WORK REQUIRED
Although the data below holds other lines too, output only those from the line with "L1: none -> 220uH (N_23, VS)" up to and including the line with "U1 pin SW: VEXT -> SW", exactly as they appear.

******************************

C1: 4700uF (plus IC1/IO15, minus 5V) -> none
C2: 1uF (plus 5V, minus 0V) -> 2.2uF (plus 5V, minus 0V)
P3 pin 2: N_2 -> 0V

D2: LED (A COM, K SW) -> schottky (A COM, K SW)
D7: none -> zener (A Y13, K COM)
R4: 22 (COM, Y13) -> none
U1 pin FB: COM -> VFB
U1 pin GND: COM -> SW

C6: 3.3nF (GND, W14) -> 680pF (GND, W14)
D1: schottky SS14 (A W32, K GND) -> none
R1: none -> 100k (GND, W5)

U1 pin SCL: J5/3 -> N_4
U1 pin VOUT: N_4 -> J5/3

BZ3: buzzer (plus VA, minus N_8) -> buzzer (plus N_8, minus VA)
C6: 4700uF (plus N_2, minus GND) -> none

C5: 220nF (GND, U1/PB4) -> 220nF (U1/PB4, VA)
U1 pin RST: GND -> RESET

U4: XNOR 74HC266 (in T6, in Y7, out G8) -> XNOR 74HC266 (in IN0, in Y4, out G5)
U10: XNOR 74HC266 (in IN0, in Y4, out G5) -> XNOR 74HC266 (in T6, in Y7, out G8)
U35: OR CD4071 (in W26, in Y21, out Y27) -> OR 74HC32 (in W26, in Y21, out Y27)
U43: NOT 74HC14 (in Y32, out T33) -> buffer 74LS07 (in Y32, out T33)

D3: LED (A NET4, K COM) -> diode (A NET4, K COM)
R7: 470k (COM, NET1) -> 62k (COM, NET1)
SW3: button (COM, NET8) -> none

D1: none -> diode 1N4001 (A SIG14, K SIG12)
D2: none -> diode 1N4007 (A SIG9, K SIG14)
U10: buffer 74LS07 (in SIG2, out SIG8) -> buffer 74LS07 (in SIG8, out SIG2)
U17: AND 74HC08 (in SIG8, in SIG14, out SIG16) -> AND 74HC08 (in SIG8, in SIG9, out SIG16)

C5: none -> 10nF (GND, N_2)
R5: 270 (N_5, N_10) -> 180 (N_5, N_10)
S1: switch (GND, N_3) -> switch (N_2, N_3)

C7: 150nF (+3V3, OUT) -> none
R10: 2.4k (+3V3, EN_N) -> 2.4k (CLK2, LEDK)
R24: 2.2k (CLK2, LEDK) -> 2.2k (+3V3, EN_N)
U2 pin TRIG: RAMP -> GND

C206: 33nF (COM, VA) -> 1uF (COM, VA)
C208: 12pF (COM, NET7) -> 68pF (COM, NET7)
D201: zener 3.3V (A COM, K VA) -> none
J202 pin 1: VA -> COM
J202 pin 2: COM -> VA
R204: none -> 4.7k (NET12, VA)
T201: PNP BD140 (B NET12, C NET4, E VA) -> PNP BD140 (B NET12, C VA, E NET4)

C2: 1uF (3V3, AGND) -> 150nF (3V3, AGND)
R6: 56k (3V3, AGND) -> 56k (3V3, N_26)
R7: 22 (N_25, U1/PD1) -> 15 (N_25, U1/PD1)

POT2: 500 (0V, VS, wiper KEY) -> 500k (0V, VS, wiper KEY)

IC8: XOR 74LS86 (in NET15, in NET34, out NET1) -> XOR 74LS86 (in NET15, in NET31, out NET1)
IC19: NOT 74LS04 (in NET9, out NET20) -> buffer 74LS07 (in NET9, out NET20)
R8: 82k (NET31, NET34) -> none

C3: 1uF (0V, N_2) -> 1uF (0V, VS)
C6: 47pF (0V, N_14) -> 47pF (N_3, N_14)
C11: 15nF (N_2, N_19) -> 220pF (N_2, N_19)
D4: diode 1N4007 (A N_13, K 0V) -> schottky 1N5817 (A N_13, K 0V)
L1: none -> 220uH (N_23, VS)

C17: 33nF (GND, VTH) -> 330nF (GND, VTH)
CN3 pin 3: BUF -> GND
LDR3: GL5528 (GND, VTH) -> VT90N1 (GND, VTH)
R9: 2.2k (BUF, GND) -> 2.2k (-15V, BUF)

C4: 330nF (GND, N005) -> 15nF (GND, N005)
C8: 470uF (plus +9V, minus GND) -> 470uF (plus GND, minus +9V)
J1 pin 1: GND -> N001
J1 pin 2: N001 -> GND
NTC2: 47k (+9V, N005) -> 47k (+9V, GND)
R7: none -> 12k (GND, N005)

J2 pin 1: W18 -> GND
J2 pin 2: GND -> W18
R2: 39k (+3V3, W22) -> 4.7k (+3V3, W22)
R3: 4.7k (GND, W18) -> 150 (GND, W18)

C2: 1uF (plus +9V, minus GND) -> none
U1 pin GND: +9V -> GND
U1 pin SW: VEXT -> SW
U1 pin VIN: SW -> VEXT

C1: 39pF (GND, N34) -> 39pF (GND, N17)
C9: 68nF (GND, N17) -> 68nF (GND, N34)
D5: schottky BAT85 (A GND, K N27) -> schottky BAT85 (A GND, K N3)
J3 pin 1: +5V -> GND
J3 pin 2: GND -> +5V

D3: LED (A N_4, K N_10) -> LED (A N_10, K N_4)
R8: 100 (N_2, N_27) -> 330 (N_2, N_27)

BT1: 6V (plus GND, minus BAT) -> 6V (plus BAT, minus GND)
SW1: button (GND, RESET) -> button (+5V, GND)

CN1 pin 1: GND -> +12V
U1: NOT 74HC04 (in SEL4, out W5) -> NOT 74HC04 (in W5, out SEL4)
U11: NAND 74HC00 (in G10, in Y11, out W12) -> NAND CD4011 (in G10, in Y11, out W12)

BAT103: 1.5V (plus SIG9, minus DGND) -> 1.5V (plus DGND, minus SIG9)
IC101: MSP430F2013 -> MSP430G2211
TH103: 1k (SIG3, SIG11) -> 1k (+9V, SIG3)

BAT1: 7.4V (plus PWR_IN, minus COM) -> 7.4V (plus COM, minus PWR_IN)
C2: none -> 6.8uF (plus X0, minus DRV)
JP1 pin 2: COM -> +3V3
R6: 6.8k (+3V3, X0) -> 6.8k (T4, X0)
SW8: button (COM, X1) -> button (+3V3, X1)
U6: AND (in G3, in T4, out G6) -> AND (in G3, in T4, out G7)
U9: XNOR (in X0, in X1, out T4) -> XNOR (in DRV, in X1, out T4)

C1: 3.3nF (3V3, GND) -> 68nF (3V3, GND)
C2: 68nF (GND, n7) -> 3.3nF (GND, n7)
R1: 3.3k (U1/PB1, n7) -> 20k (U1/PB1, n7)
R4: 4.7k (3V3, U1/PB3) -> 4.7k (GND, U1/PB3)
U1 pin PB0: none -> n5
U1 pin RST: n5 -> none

******************************

ANSWER SPACE
L1: none -> 220uH (N_23, VS)

C17: 33nF (GND, VTH) -> 330nF (GND, VTH)
CN3 pin 3: BUF -> GND
LDR3: GL5528 (GND, VTH) -> VT90N1 (GND, VTH)
R9: 2.2k (BUF, GND) -> 2.2k (-15V, BUF)

C4: 330nF (GND, N005) -> 15nF (GND, N005)
C8: 470uF (plus +9V, minus GND) -> 470uF (plus GND, minus +9V)
J1 pin 1: GND -> N001
J1 pin 2: N001 -> GND
NTC2: 47k (+9V, N005) -> 47k (+9V, GND)
R7: none -> 12k (GND, N005)

J2 pin 1: W18 -> GND
J2 pin 2: GND -> W18
R2: 39k (+3V3, W22) -> 4.7k (+3V3, W22)
R3: 4.7k (GND, W18) -> 150 (GND, W18)

C2: 1uF (plus +9V, minus GND) -> none
U1 pin GND: +9V -> GND
U1 pin SW: VEXT -> SW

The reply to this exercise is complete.